## TASK INPUTS
[Start of section]
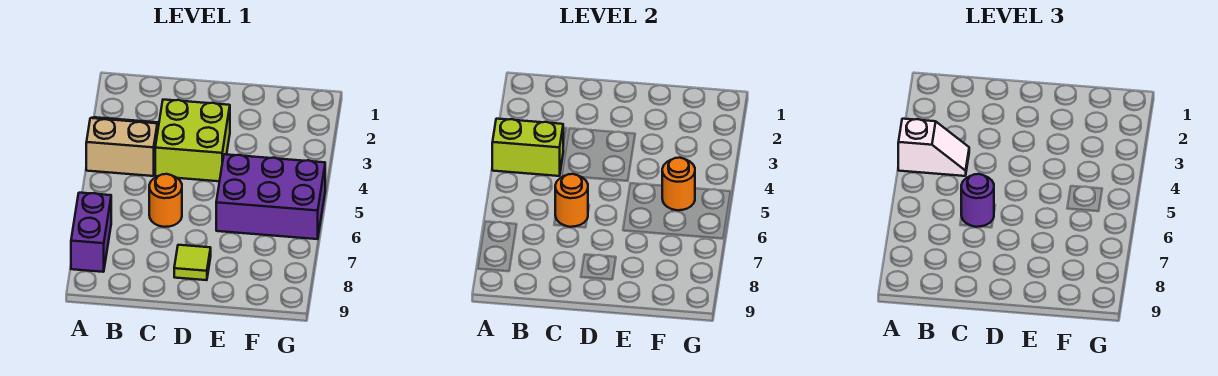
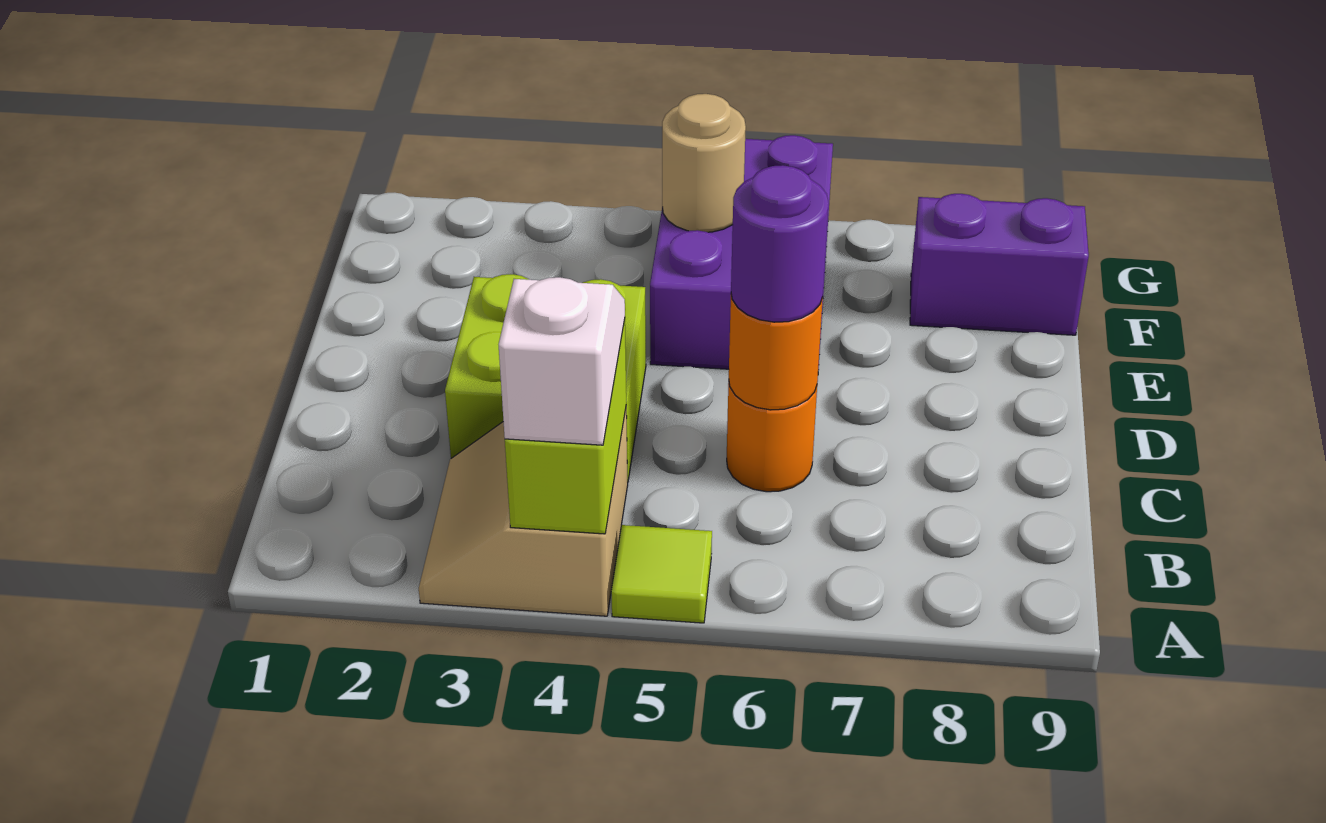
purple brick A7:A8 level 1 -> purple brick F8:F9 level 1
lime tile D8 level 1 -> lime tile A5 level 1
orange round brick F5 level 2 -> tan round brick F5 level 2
[End of section]
[Start of section]
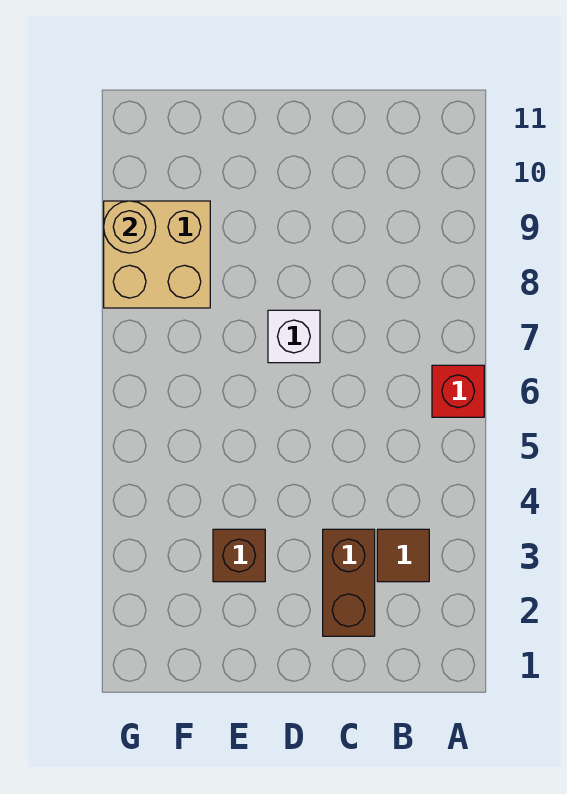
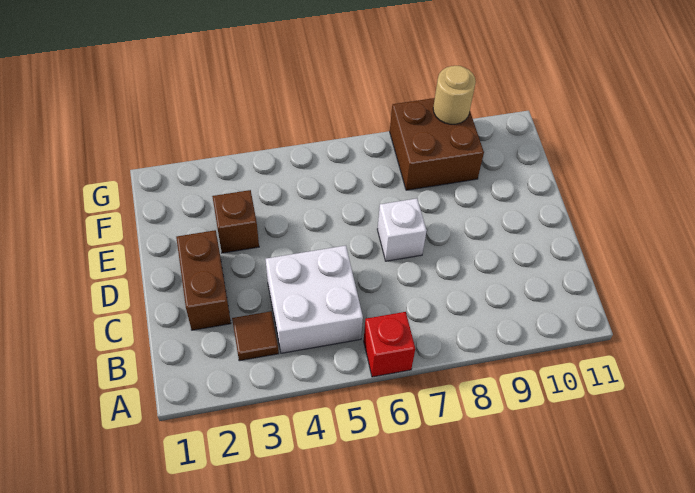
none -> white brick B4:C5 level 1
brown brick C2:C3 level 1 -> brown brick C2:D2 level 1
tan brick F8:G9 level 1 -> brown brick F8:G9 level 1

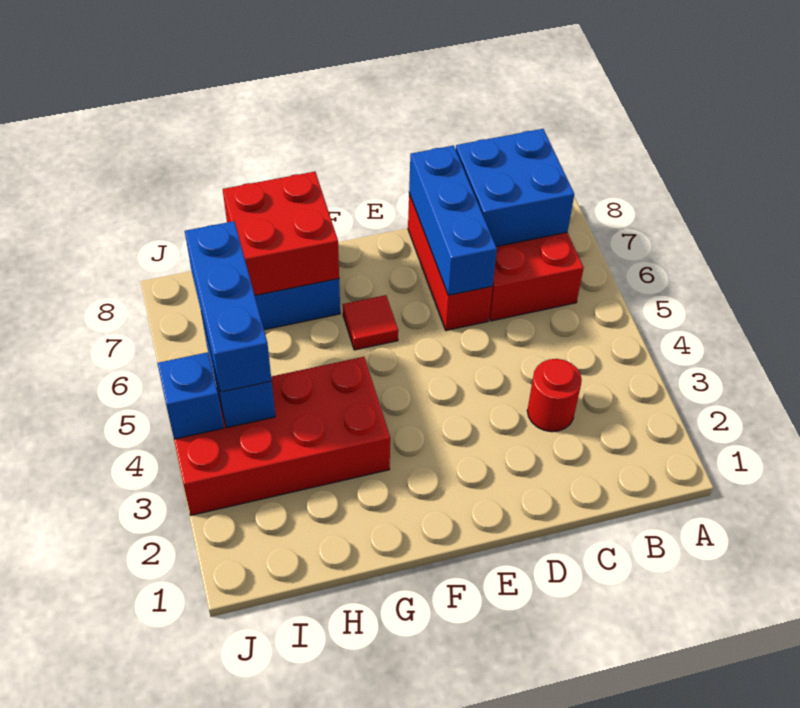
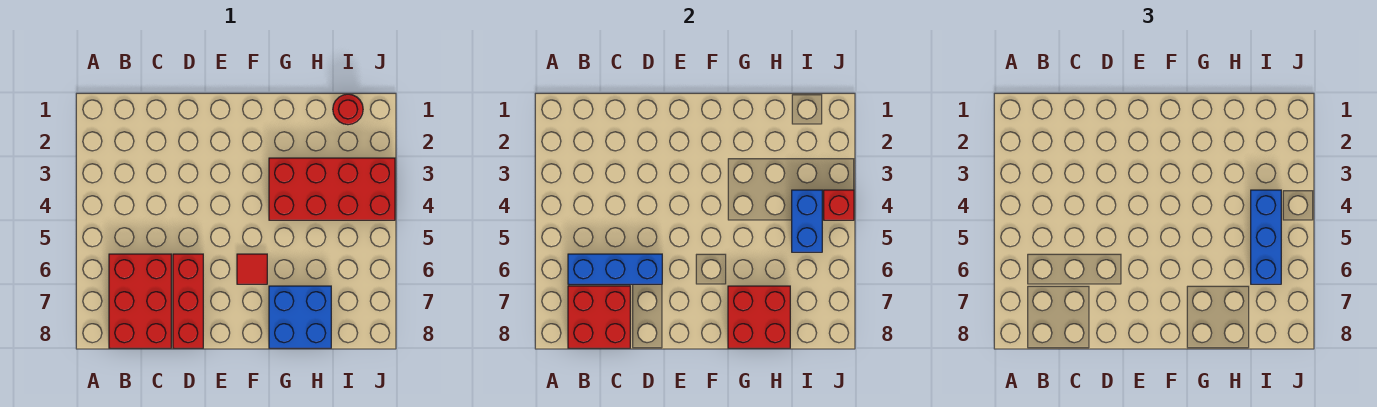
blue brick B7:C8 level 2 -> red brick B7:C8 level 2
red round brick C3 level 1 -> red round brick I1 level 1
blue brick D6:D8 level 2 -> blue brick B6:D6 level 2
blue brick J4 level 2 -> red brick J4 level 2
[End of section]
[Start of section]
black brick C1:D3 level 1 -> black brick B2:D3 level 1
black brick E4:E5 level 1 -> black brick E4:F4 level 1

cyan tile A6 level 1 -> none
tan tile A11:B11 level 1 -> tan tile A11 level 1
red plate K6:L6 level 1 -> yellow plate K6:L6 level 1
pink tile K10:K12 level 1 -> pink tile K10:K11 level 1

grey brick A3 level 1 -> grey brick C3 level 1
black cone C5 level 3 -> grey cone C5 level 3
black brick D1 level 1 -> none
[End of section]
## THE TASK
Exactly the lines above from the one with "purple brick A7:A8" to the one with "orange round brick", both included, are to be quoted; leave the rest out.

## TASK ANSWER
purple brick A7:A8 level 1 -> purple brick F8:F9 level 1
lime tile D8 level 1 -> lime tile A5 level 1
orange round brick F5 level 2 -> tan round brick F5 level 2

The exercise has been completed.